• Work to complete: Only the lines from the one with "(550, 525) = (1021, 315): blue" through the end of the data are wanted, copied exactly.

= Beginning of Section =

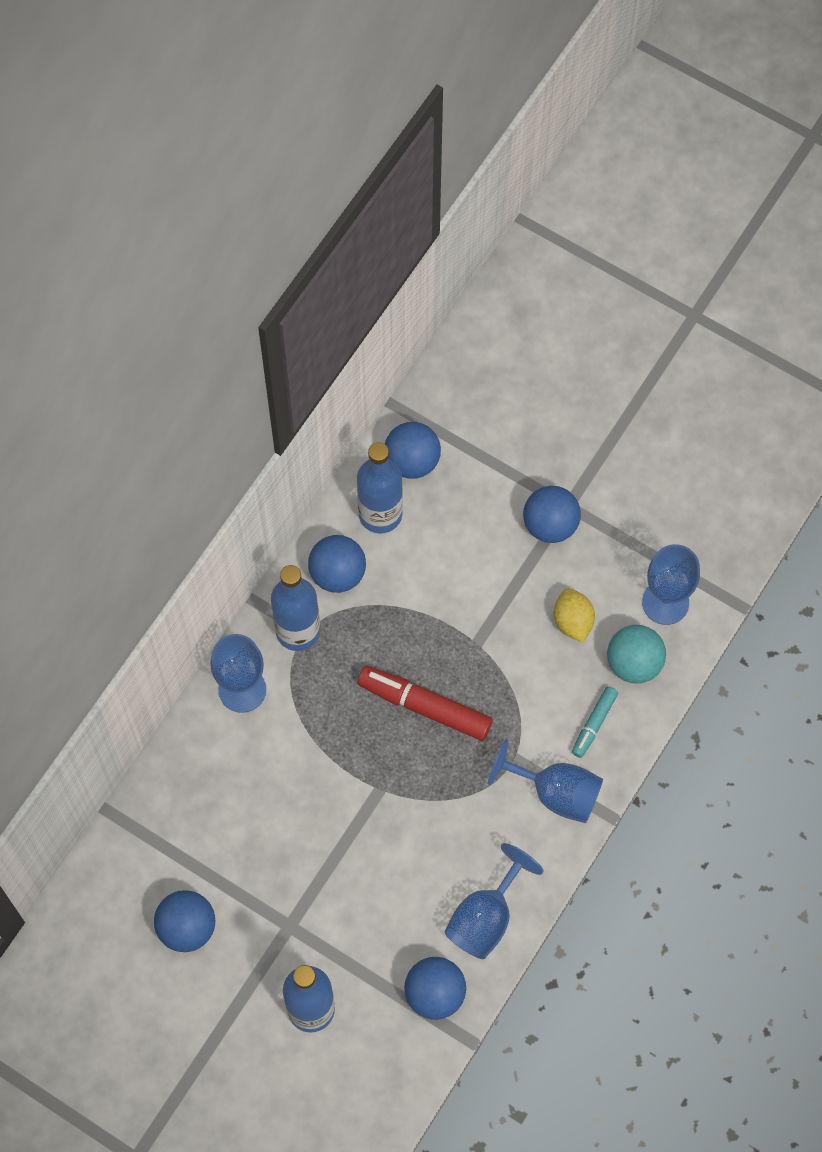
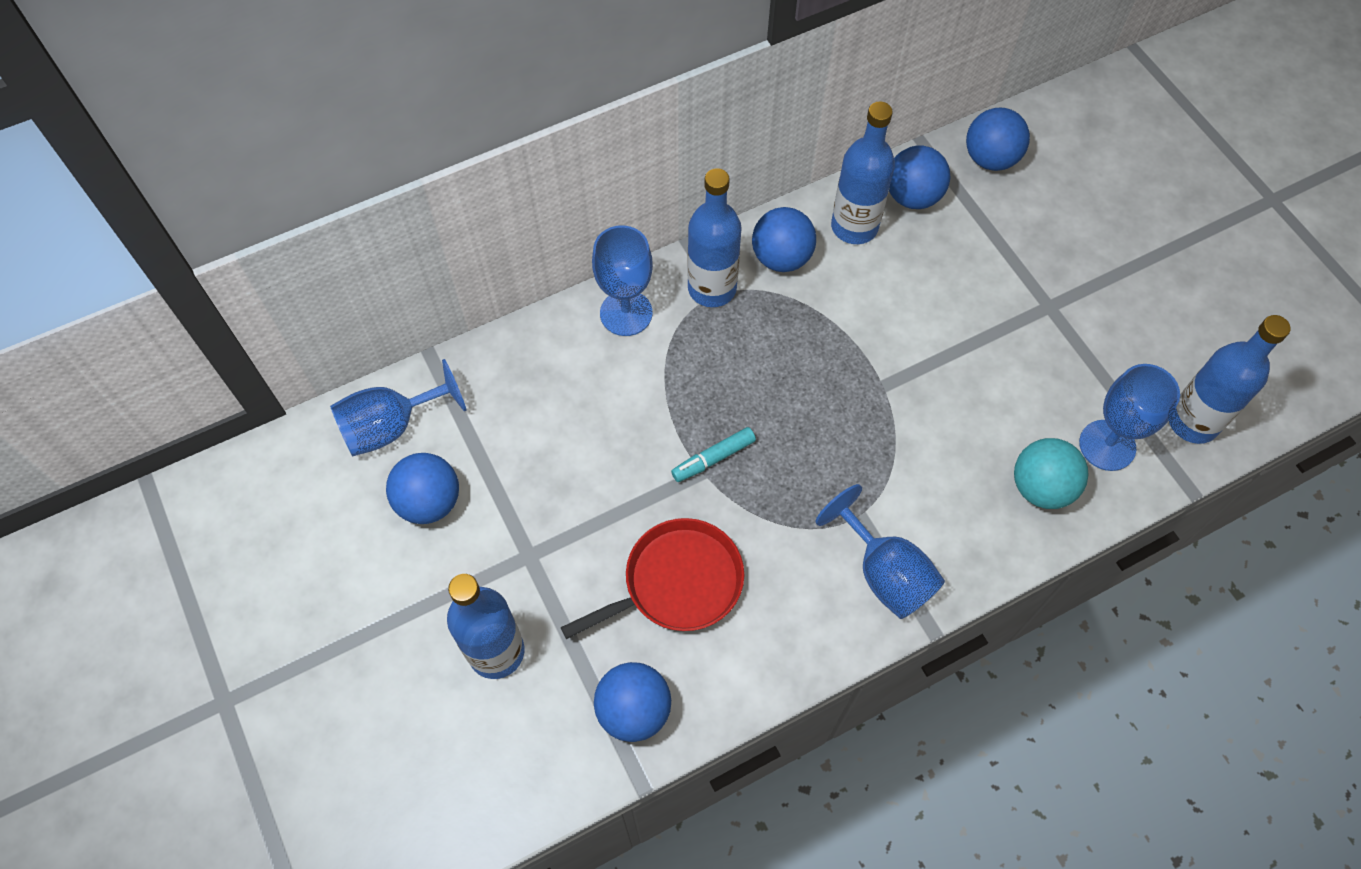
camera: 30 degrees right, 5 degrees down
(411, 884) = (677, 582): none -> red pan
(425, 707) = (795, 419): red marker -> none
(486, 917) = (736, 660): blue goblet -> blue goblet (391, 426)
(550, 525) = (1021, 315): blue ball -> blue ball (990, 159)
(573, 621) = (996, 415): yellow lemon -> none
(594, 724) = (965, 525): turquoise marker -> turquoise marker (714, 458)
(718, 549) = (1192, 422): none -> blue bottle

= End of Section =

• Result below:
(550, 525) = (1021, 315): blue ball -> blue ball (990, 159)
(573, 621) = (996, 415): yellow lemon -> none
(594, 724) = (965, 525): turquoise marker -> turquoise marker (714, 458)
(718, 549) = (1192, 422): none -> blue bottle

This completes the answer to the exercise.